> **DATA FOR THIS EXERCISE**
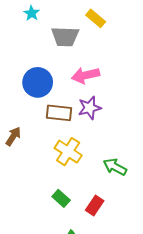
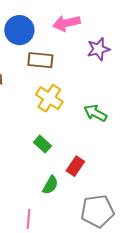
purple star: (90, 108) -> (98, 49), moved
red rectangle: (95, 205) -> (75, 166), moved

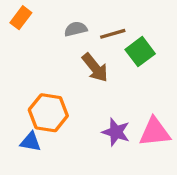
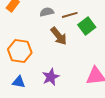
orange hexagon: (48, 113) -> (20, 51), moved
purple star: (116, 132) -> (51, 77), moved, turned 30

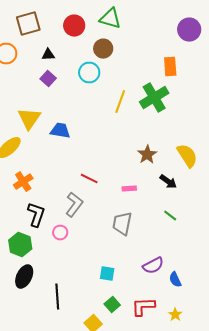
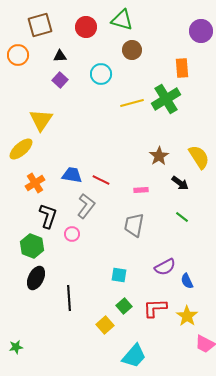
brown circle: (103, 49) -> (132, 50), moved
yellow line: (120, 102) -> (132, 103), turned 55
blue trapezoid: (60, 131) -> (72, 175), moved
yellow star: (175, 315) -> (187, 316), size x1.5

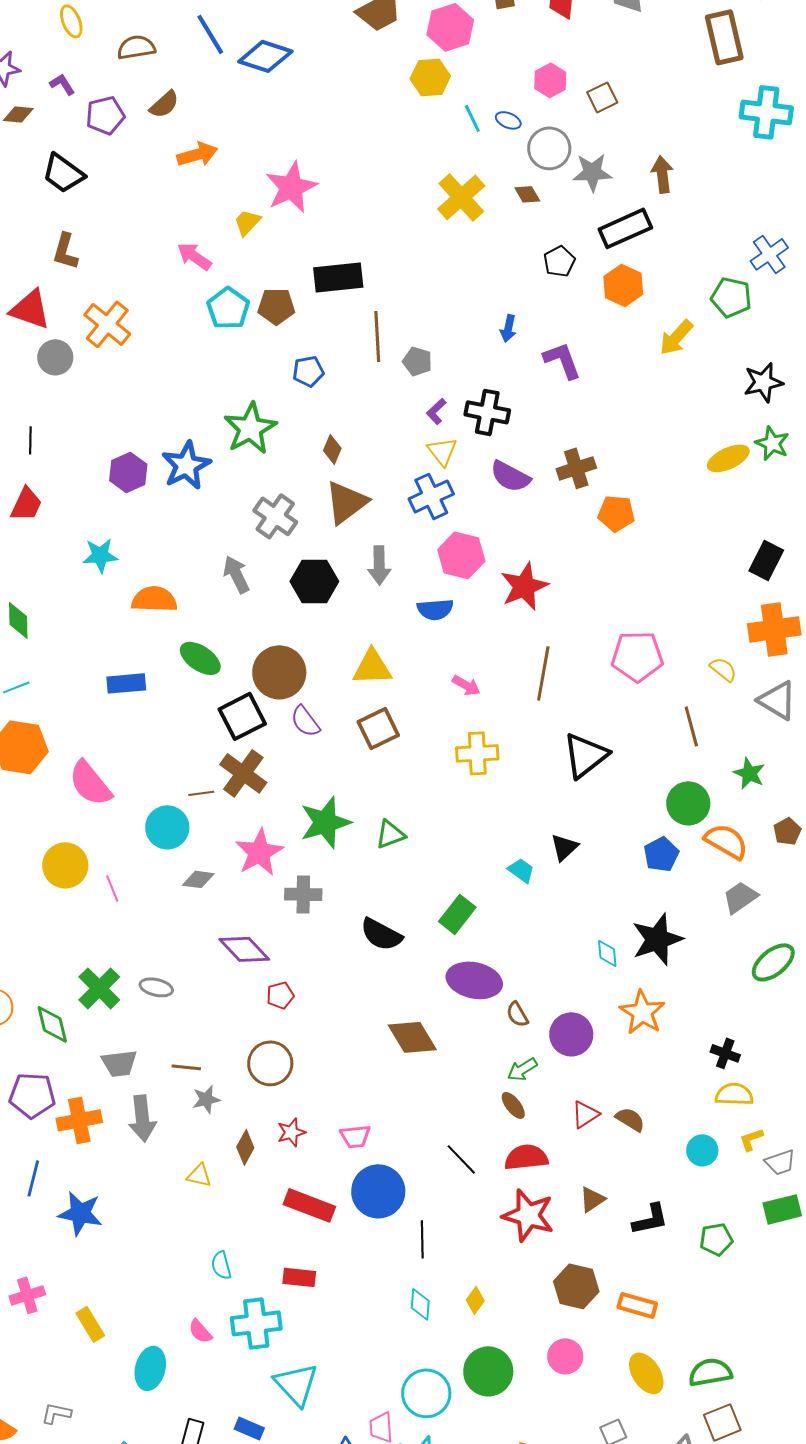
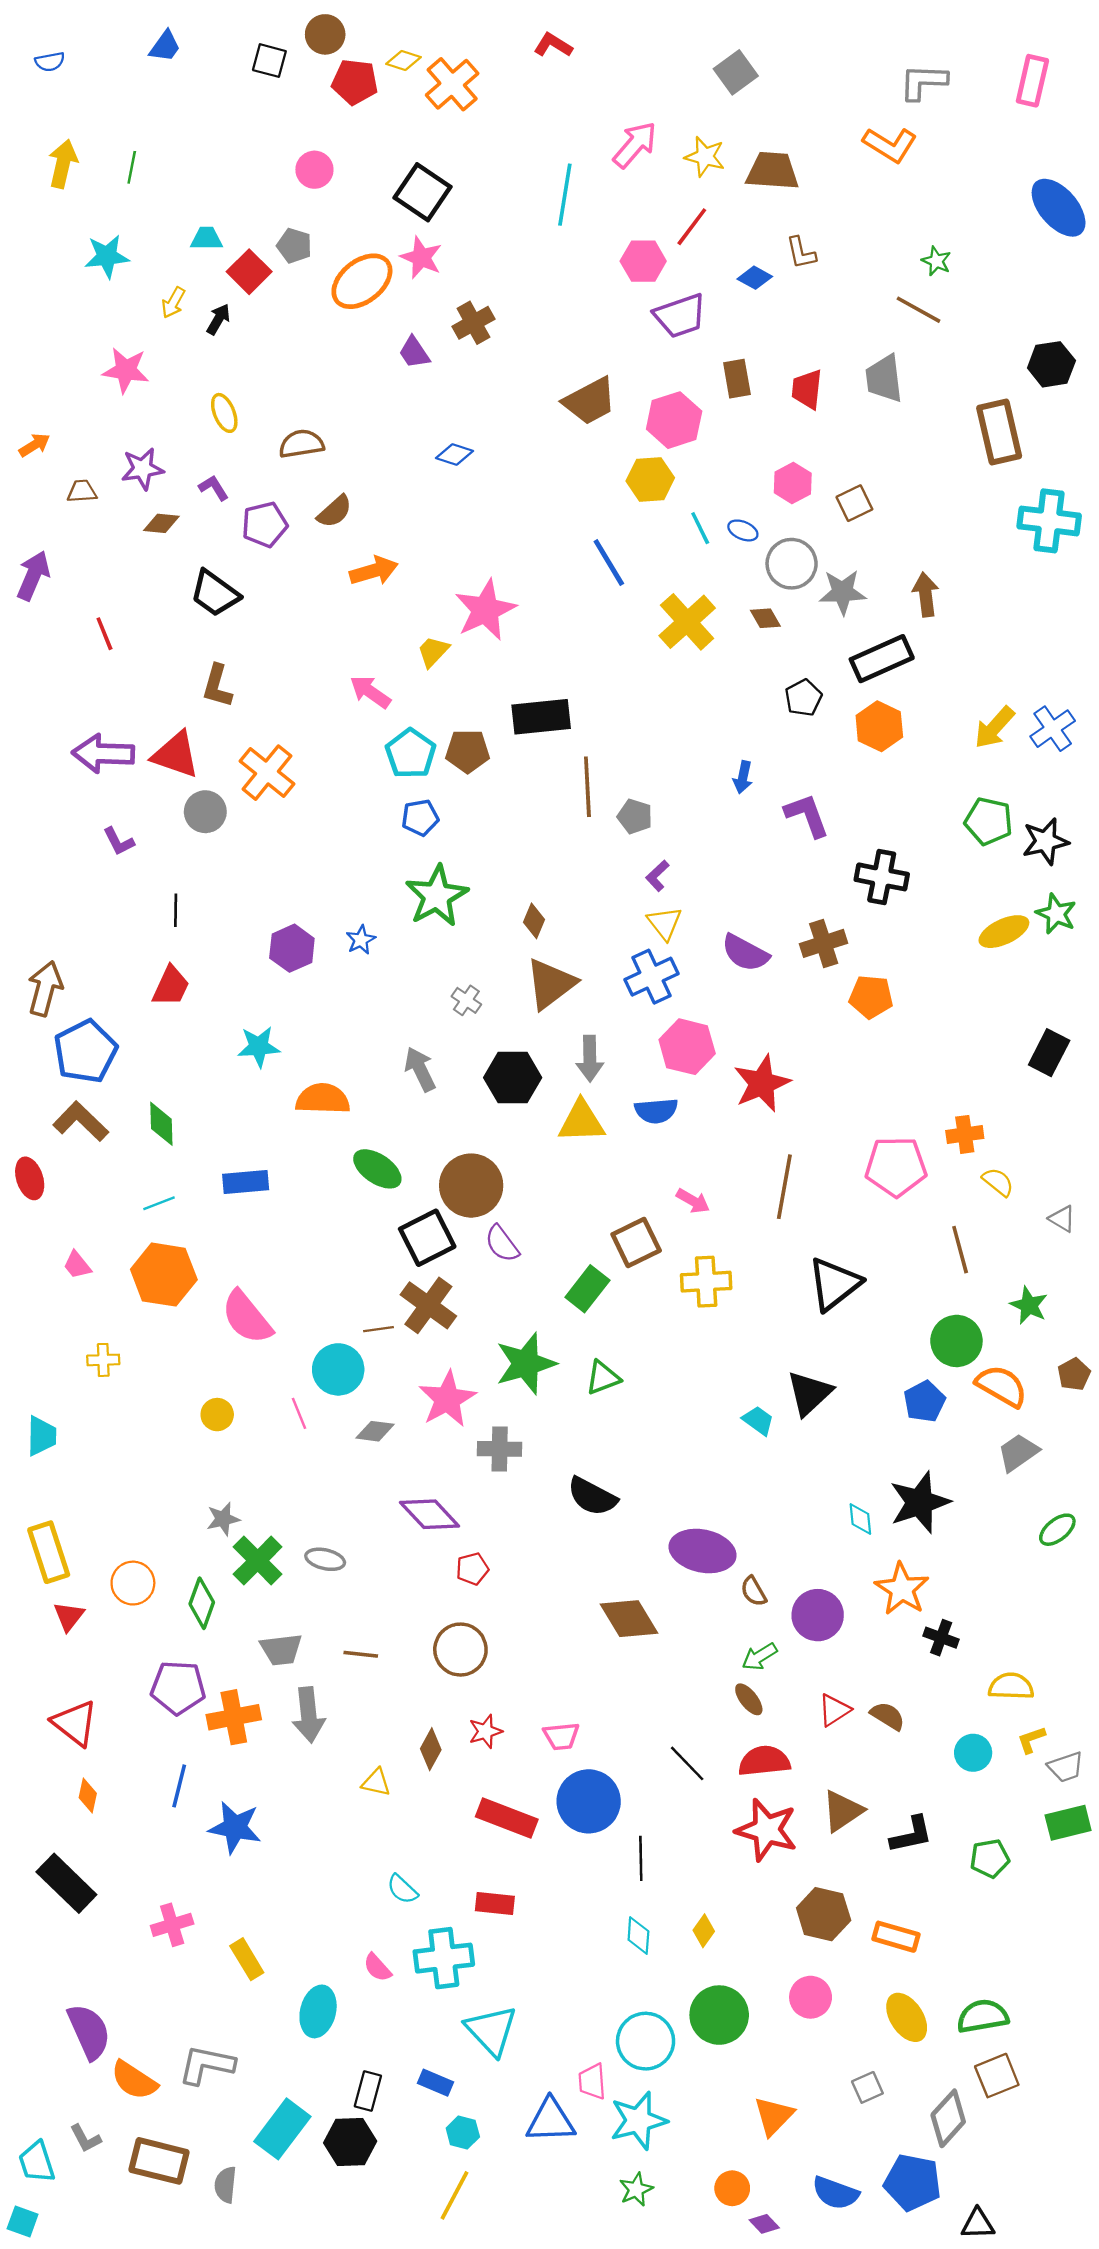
blue line: (210, 34) -> (609, 562), moved
blue diamond: (265, 56) -> (455, 455), size x0.6
blue cross: (769, 254) -> (1053, 729), moved
green pentagon: (731, 297) -> (989, 821), moved
yellow arrow: (676, 337) -> (994, 727), moved
blue pentagon: (308, 371) -> (420, 818), moved
black cross: (487, 412) -> (882, 877), moved
blue star: (186, 465) -> (361, 940), size x0.5
gray cross: (275, 516) -> (466, 1000), size x0.6
orange cross: (774, 629) -> (965, 1134), moved, size x0.6
yellow triangle: (372, 667) -> (581, 1121), moved
blue rectangle: (126, 683) -> (246, 1182), moved
gray triangle: (777, 700) -> (1062, 1219), size x0.6
brown square: (378, 728) -> (636, 1242), moved
black triangle: (564, 847) -> (809, 1393), size x1.4
yellow circle: (65, 865) -> (217, 1415), size x0.6
pink line: (112, 888) -> (299, 1413), moved
green rectangle: (457, 914) -> (587, 1289), moved
green ellipse: (773, 962) -> (1057, 1530), size x0.7
green diamond: (52, 1024) -> (202, 1603), turned 33
black cross: (725, 1053) -> (941, 1638), moved
gray star: (206, 1099) -> (223, 1519), moved
brown triangle: (592, 1199) -> (843, 1811), size x1.4
cyan semicircle: (221, 1265) -> (402, 1889), turned -32
gray L-shape: (56, 1413) -> (206, 2065), size x1.6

> **BRIEF**
The required output is every line above from the one with "orange cross: (774, 629)" down to the one with "yellow circle: (65, 865)", restated word for word, ends included.

> **RESPONSE TO THIS EXERCISE**
orange cross: (774, 629) -> (965, 1134), moved, size x0.6
yellow triangle: (372, 667) -> (581, 1121), moved
blue rectangle: (126, 683) -> (246, 1182), moved
gray triangle: (777, 700) -> (1062, 1219), size x0.6
brown square: (378, 728) -> (636, 1242), moved
black triangle: (564, 847) -> (809, 1393), size x1.4
yellow circle: (65, 865) -> (217, 1415), size x0.6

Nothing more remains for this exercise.